** Information provided **
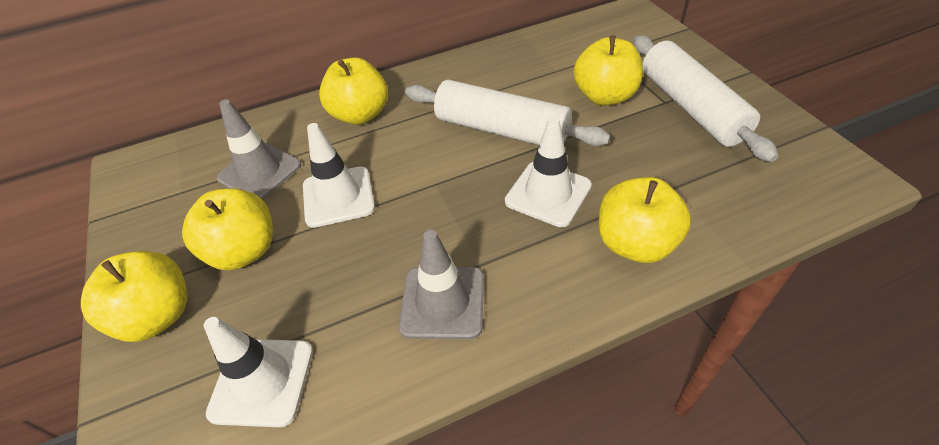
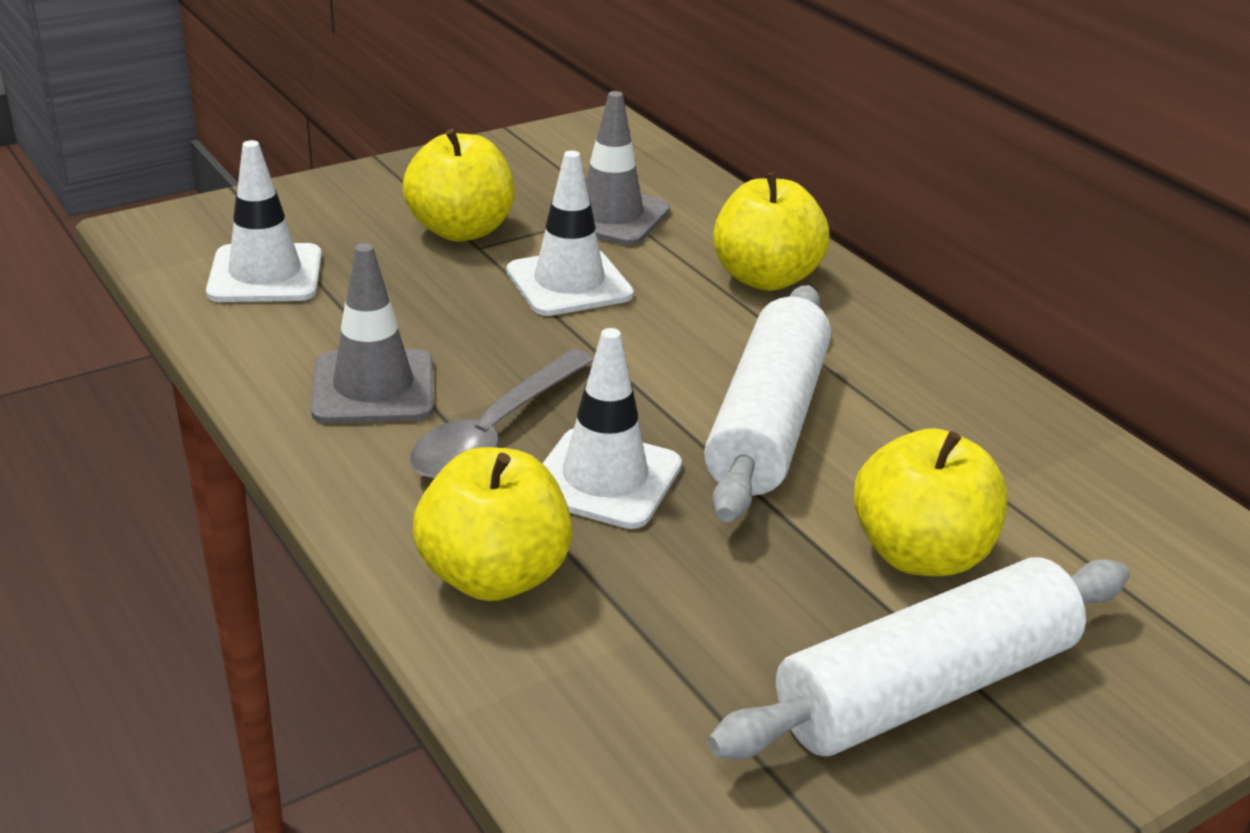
camera: 75 degrees right, 15 degrees down
(157, 316) = (360, 196): yellow apple -> none
(500, 239) = (495, 432): none -> grey spoon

** Task requirements **
Search the data above for the string "none" and report each line that holds it.

** Result of this task **
(157, 316) = (360, 196): yellow apple -> none
(500, 239) = (495, 432): none -> grey spoon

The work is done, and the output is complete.